◆ WHAT TO DO
From the line that contains "R14: 1.5k (N002, N003) -> 470 (N002, N003)" to the last line of the data below, transcribe every line exactly. Do not include the pictures.

◆ DATA EXCERPTS
┄┄┄┄┄┄┄┄┄┄

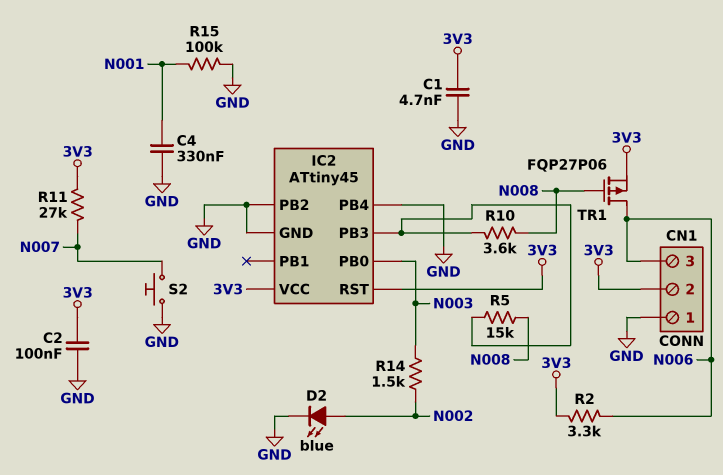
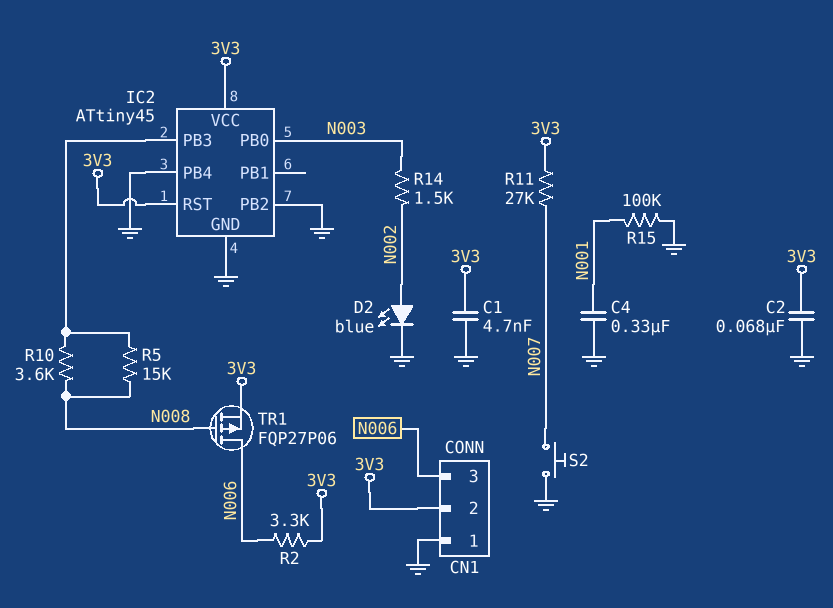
C2: 100nF (3V3, GND) -> 68nF (3V3, GND)

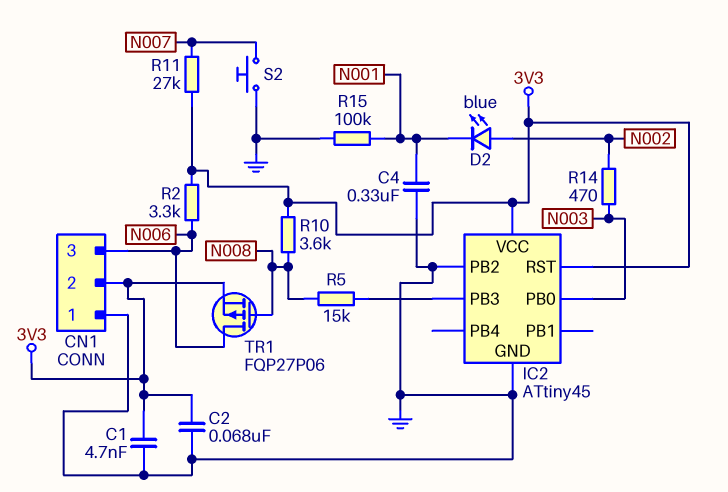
D2: LED blue (A N002, K GND) -> LED blue (A N002, K N001)
IC2 pin PB4: GND -> none
R10: 3.6k (IC2/PB3, N008) -> 3.6k (3V3, N008)
R14: 1.5k (N002, N003) -> 470 (N002, N003)

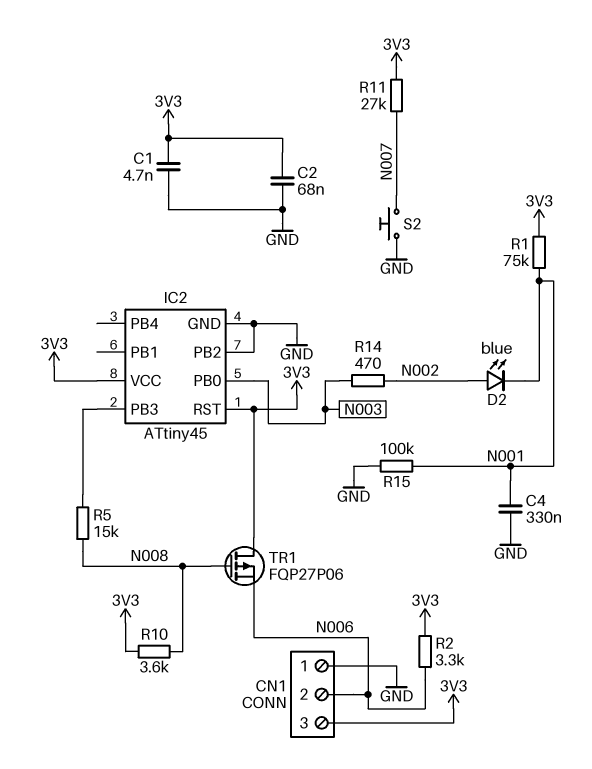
CN1 pin 2: 3V3 -> N006
CN1 pin 3: N006 -> 3V3
R1: none -> 75k (3V3, N001)
TR1: PMOS FQP27P06 (G N008, D N006, S 3V3) -> PMOS FQP27P06 (G N008, D 3V3, S N006)

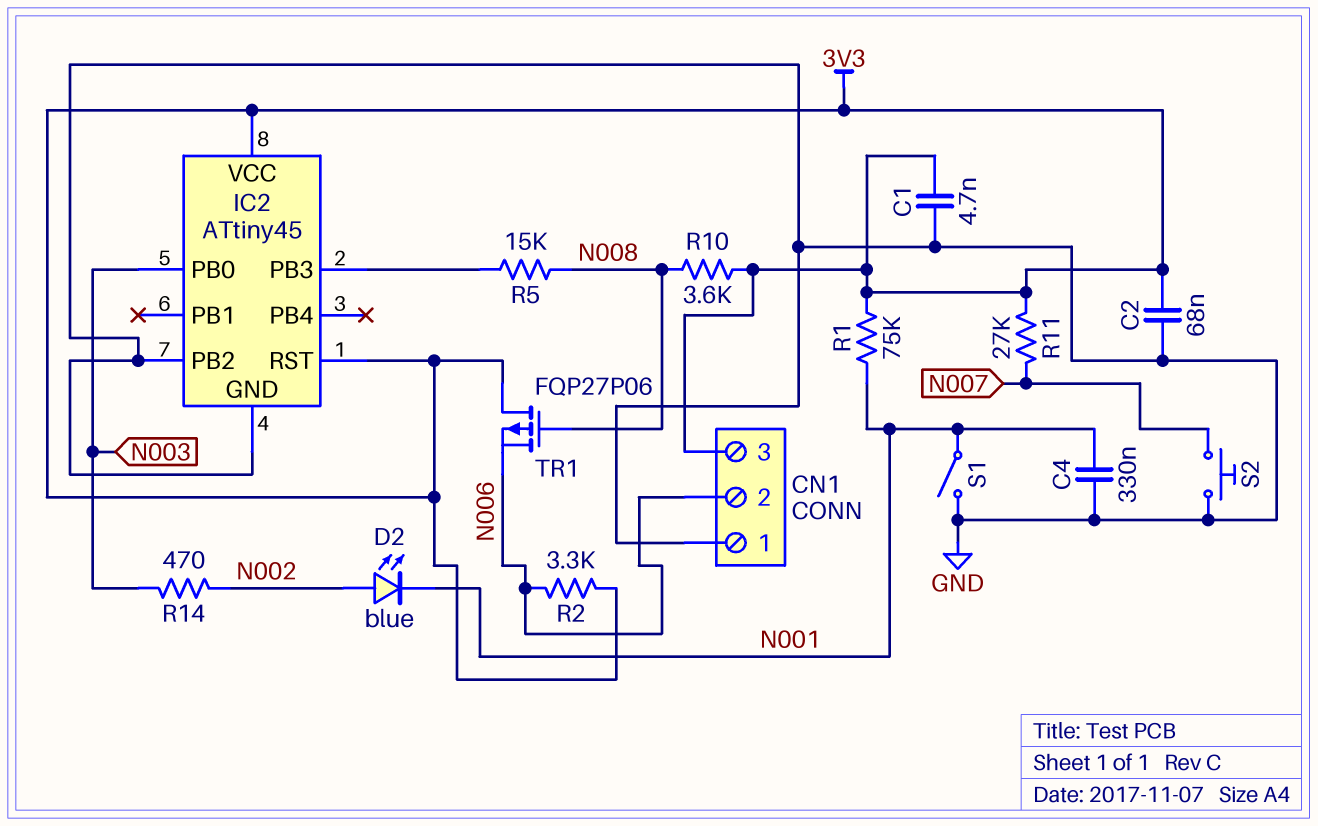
R15: 100k (GND, N001) -> none
S1: none -> switch (GND, N001)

┄┄┄┄┄┄┄┄┄┄

◆ ANSWER FOR THE TASK
R14: 1.5k (N002, N003) -> 470 (N002, N003)

CN1 pin 2: 3V3 -> N006
CN1 pin 3: N006 -> 3V3
R1: none -> 75k (3V3, N001)
TR1: PMOS FQP27P06 (G N008, D N006, S 3V3) -> PMOS FQP27P06 (G N008, D 3V3, S N006)

R15: 100k (GND, N001) -> none
S1: none -> switch (GND, N001)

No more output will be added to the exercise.